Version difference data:
---

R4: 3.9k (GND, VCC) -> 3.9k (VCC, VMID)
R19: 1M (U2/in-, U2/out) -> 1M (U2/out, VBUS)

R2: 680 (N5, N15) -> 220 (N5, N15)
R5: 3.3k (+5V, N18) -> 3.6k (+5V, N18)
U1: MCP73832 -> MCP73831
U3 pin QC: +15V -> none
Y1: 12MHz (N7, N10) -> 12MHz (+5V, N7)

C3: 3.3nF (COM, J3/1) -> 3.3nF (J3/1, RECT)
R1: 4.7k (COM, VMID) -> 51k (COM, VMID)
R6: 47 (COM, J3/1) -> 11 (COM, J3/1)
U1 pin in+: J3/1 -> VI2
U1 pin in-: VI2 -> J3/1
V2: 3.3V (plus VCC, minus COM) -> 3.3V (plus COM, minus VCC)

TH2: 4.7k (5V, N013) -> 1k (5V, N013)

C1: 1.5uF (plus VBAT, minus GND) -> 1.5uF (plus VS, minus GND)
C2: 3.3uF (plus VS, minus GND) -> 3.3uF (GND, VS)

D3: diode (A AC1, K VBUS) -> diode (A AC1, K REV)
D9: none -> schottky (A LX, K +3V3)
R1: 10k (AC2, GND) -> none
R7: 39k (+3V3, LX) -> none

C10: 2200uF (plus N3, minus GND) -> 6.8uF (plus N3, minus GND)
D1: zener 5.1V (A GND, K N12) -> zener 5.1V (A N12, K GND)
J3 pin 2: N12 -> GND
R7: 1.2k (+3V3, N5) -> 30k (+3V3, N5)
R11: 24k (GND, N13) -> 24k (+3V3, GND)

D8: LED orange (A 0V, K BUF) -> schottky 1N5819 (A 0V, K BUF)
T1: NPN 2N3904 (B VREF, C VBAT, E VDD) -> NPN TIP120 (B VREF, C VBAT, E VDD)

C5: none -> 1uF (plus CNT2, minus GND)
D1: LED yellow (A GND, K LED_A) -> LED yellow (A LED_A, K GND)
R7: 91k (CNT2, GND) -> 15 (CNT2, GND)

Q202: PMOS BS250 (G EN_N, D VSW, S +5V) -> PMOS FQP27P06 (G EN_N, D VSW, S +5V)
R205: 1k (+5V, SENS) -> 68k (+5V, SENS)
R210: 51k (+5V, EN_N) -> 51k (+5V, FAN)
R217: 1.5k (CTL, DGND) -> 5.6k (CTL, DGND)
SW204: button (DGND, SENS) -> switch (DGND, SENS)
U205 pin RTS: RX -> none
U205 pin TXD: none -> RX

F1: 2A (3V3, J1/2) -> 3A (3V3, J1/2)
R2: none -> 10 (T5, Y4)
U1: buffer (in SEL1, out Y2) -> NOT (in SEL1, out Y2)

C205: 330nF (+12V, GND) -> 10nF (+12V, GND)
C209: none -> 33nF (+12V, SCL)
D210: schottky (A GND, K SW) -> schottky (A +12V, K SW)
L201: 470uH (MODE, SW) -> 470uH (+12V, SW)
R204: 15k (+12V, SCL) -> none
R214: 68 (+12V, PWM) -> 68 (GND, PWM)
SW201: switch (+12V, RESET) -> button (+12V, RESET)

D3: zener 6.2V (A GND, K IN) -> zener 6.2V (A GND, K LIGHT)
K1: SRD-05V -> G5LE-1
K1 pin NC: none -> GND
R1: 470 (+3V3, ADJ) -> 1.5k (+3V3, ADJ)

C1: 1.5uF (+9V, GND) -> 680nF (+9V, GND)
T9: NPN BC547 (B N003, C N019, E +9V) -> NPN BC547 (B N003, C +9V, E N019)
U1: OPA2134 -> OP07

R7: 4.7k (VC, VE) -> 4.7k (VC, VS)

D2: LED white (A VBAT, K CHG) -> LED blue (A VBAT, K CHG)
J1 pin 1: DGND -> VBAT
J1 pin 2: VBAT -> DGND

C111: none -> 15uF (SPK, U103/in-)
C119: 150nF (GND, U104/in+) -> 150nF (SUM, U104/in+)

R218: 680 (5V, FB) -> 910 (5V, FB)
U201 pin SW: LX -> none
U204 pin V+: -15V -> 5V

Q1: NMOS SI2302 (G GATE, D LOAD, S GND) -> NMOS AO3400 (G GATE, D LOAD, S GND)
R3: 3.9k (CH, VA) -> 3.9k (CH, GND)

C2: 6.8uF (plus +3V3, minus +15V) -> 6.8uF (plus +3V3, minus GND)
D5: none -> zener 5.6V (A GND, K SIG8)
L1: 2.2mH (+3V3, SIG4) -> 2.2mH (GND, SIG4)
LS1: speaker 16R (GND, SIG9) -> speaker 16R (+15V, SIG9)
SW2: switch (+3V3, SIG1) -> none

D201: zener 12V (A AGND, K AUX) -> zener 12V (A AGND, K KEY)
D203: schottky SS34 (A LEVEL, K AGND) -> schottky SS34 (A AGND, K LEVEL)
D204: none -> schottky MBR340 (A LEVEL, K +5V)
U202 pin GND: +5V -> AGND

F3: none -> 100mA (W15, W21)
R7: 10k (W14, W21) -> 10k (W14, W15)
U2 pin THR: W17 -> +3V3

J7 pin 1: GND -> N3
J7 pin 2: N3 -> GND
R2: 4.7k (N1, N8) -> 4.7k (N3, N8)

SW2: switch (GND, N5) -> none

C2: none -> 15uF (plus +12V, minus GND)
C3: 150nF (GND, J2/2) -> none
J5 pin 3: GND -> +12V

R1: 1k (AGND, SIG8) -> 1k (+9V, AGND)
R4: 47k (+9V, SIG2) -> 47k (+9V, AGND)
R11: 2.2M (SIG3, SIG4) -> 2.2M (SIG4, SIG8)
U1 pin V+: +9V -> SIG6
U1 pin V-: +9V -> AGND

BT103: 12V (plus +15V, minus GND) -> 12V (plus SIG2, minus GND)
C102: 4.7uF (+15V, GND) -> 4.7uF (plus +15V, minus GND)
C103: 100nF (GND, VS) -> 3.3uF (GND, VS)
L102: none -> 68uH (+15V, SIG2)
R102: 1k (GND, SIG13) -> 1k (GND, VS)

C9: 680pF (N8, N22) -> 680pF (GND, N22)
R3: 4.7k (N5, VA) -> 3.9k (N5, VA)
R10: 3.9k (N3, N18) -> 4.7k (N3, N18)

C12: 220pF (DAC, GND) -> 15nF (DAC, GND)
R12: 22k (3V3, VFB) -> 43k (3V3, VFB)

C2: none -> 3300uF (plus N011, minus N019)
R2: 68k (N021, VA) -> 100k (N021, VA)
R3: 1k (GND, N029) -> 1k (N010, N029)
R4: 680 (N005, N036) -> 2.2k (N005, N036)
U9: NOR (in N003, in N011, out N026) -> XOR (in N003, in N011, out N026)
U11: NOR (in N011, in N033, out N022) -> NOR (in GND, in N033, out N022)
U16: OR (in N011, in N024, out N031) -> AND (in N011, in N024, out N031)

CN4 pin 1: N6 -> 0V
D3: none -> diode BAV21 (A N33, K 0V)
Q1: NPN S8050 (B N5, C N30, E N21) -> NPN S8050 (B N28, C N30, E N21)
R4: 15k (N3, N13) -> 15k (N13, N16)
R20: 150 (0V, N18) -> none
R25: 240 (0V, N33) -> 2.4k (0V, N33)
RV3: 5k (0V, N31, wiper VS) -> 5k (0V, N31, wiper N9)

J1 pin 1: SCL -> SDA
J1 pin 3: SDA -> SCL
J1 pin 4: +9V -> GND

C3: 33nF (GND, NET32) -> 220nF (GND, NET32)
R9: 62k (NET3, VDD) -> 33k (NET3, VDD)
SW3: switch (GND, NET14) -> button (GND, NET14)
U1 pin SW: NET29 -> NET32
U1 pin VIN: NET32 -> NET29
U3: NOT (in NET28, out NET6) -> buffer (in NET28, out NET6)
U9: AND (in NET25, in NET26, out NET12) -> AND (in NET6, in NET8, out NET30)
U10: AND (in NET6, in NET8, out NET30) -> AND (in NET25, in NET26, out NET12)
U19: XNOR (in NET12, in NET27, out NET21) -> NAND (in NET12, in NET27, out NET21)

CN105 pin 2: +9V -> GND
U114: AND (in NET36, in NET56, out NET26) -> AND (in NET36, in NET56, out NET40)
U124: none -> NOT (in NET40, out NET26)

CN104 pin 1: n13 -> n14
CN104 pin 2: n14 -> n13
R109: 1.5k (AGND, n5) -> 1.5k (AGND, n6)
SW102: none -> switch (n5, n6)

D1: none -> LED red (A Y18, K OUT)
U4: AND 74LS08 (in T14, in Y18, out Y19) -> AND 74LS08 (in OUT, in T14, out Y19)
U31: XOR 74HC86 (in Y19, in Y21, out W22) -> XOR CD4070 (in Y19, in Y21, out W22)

---

Reproduce exactly the entries above, limited to the lines from the one with "SW204: button (DGND, SENS)" through the one with "C205: 330nF (+12V, GND) -> 10nF (+12V, GND)", both included.

SW204: button (DGND, SENS) -> switch (DGND, SENS)
U205 pin RTS: RX -> none
U205 pin TXD: none -> RX

F1: 2A (3V3, J1/2) -> 3A (3V3, J1/2)
R2: none -> 10 (T5, Y4)
U1: buffer (in SEL1, out Y2) -> NOT (in SEL1, out Y2)

C205: 330nF (+12V, GND) -> 10nF (+12V, GND)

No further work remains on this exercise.